> [WORK TASK]
Reproduce the entire listing exactly as written, apart from its pictures.

[Opening GIVEN DATA section]

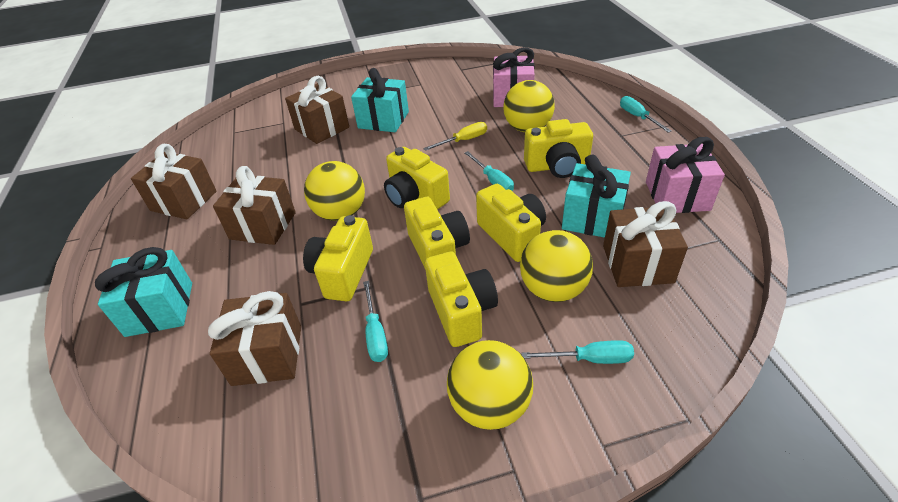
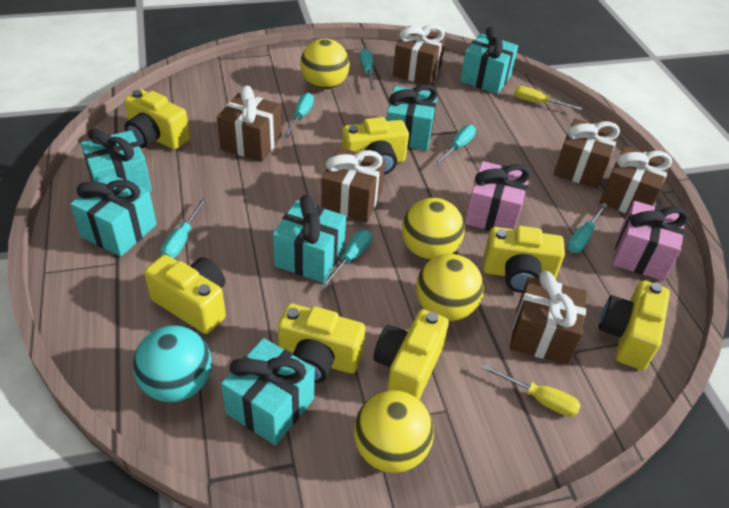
brown gift: 5 -> 6
turquoise ball: 0 -> 1
turquoise gift: 3 -> 6
turquoise screwdriver: 4 -> 6
yellow camera: 6 -> 7
yellow screwdriver: 1 -> 2

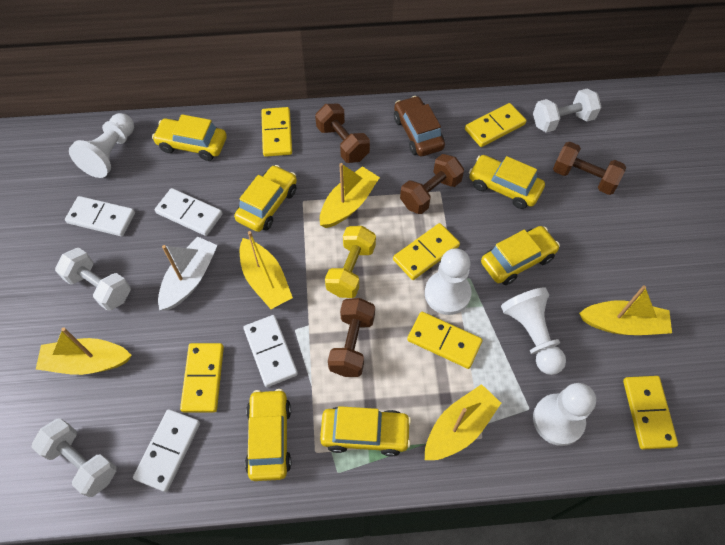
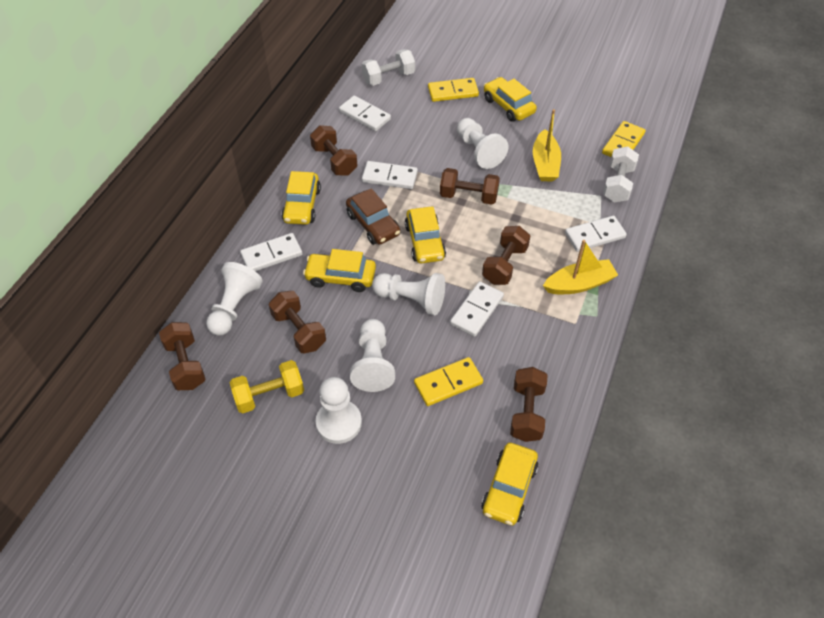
brown dumbbell: 4 -> 6
white boat: 1 -> 0
white domino: 4 -> 5
white dumbbell: 3 -> 2
white pawn: 4 -> 5
yellow boat: 5 -> 2
yellow car: 6 -> 5
yellow domino: 6 -> 3

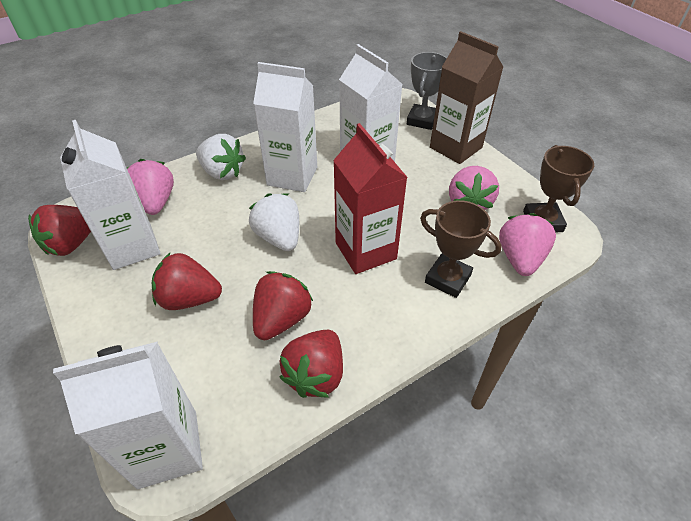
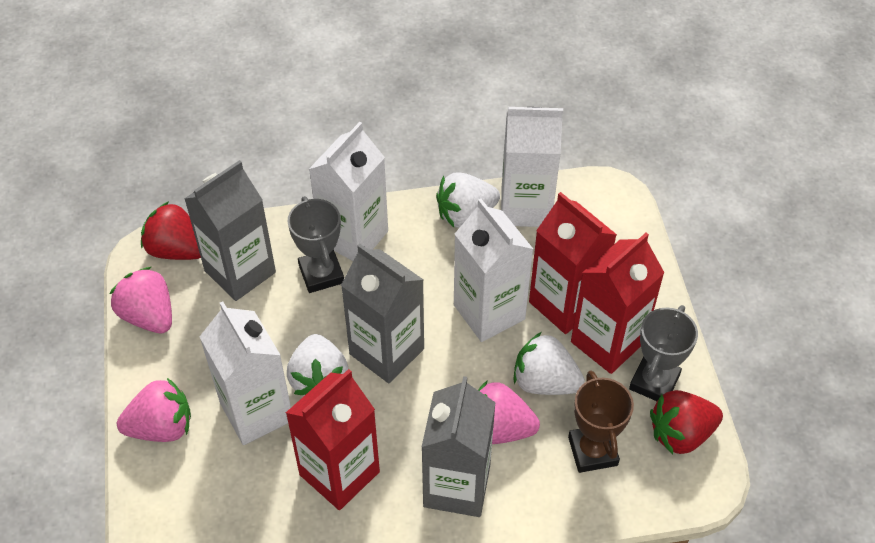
brown carton: 1 -> 0
brown trophy: 2 -> 1
grey carton: 0 -> 3
grey trophy: 1 -> 2
red carton: 1 -> 3
red strawberry: 4 -> 2
white strawberry: 2 -> 3

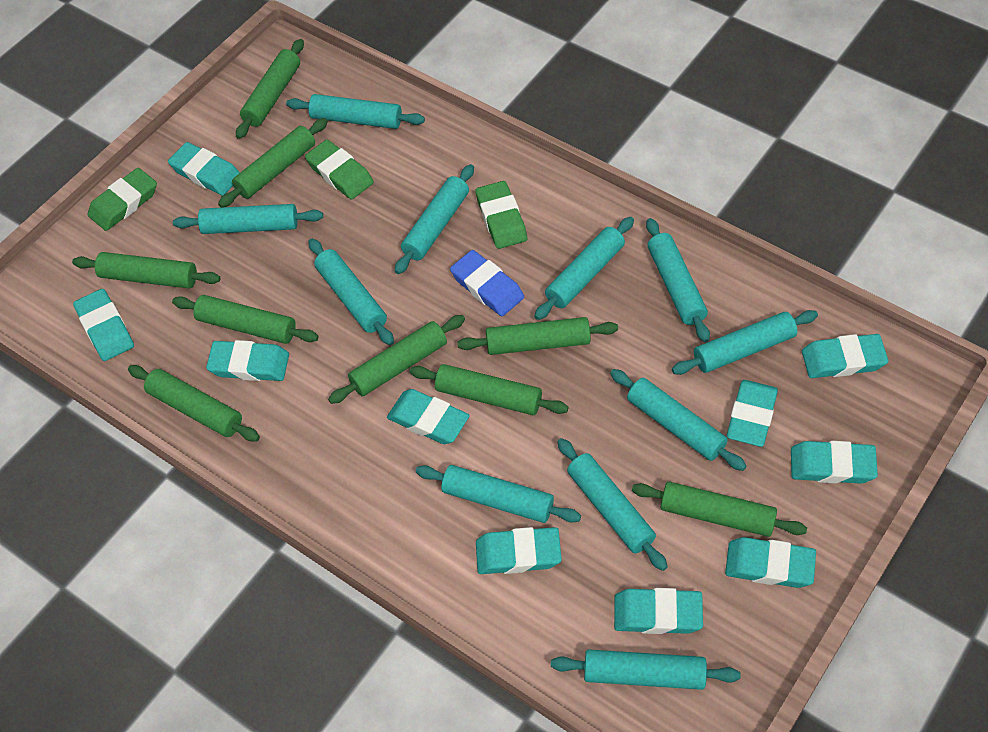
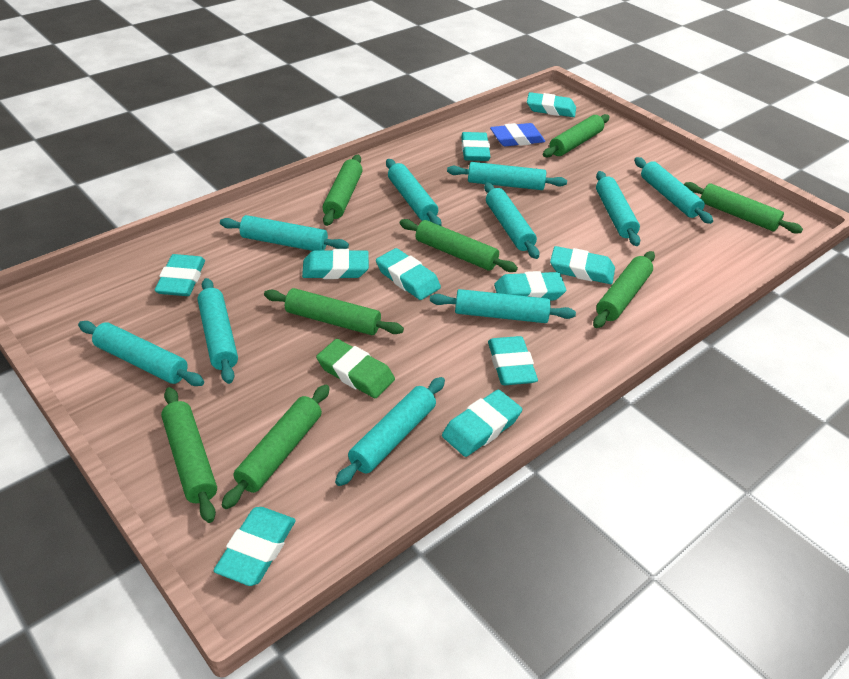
green eraser: 3 -> 1
green rolling pin: 9 -> 8
turquoise rolling pin: 11 -> 10

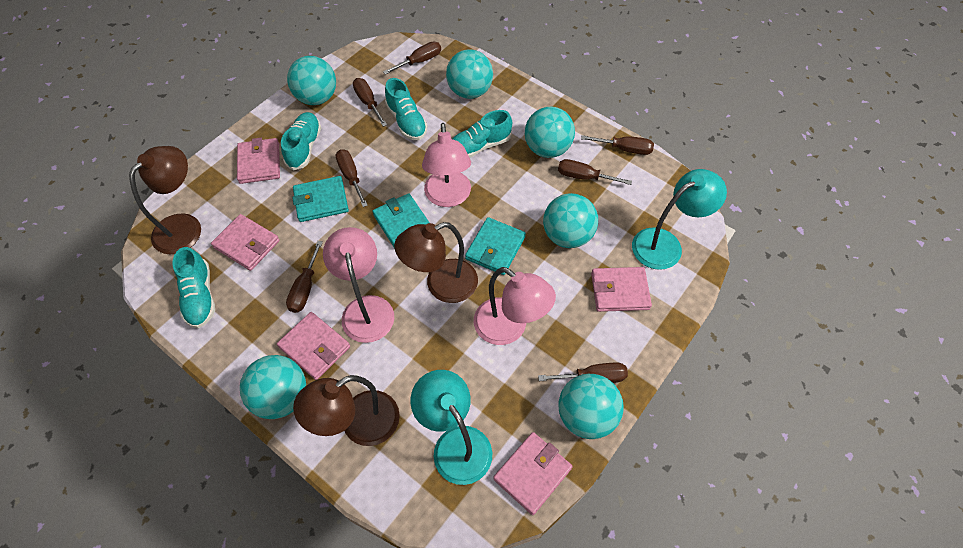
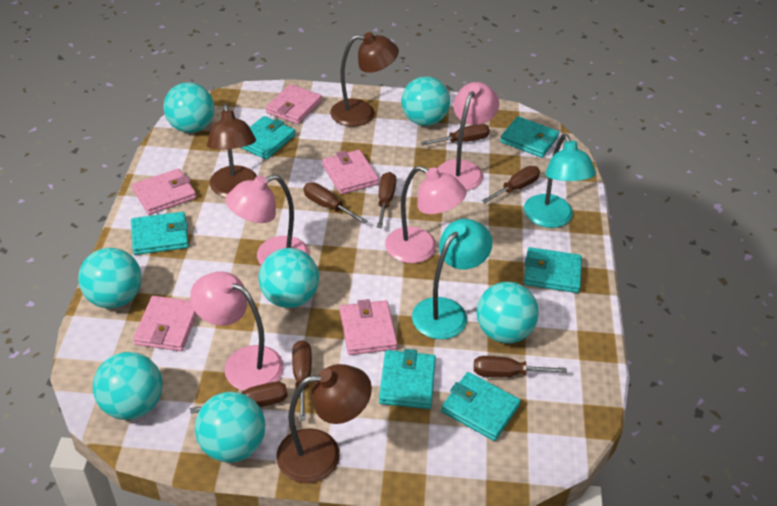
pink lamp: 3 -> 4
turquoise ball: 6 -> 7
turquoise shoe: 4 -> 0
turquoise wallet: 3 -> 6

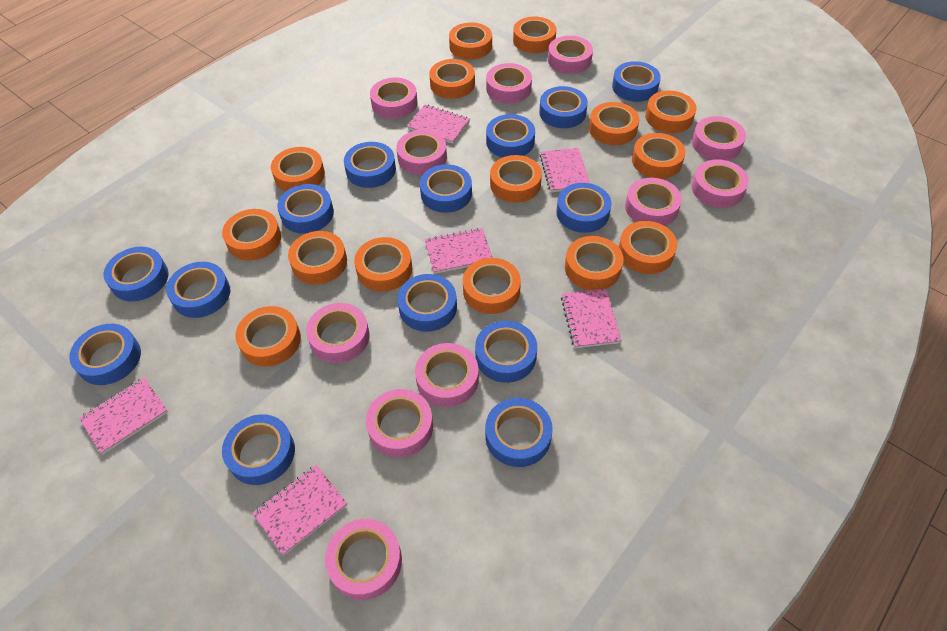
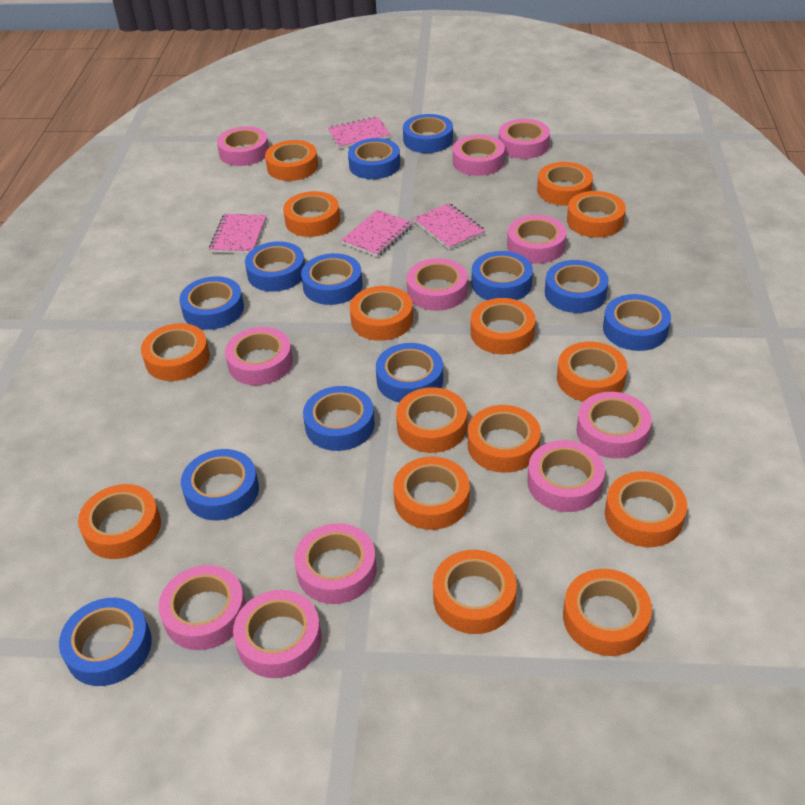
blue tape: 14 -> 12
pink notebook: 6 -> 4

[Closing GIVEN DATA section]

> [ANSWER TO THIS TASK]
brown gift: 5 -> 6
turquoise ball: 0 -> 1
turquoise gift: 3 -> 6
turquoise screwdriver: 4 -> 6
yellow camera: 6 -> 7
yellow screwdriver: 1 -> 2

brown dumbbell: 4 -> 6
white boat: 1 -> 0
white domino: 4 -> 5
white dumbbell: 3 -> 2
white pawn: 4 -> 5
yellow boat: 5 -> 2
yellow car: 6 -> 5
yellow domino: 6 -> 3

brown carton: 1 -> 0
brown trophy: 2 -> 1
grey carton: 0 -> 3
grey trophy: 1 -> 2
red carton: 1 -> 3
red strawberry: 4 -> 2
white strawberry: 2 -> 3

green eraser: 3 -> 1
green rolling pin: 9 -> 8
turquoise rolling pin: 11 -> 10

pink lamp: 3 -> 4
turquoise ball: 6 -> 7
turquoise shoe: 4 -> 0
turquoise wallet: 3 -> 6

blue tape: 14 -> 12
pink notebook: 6 -> 4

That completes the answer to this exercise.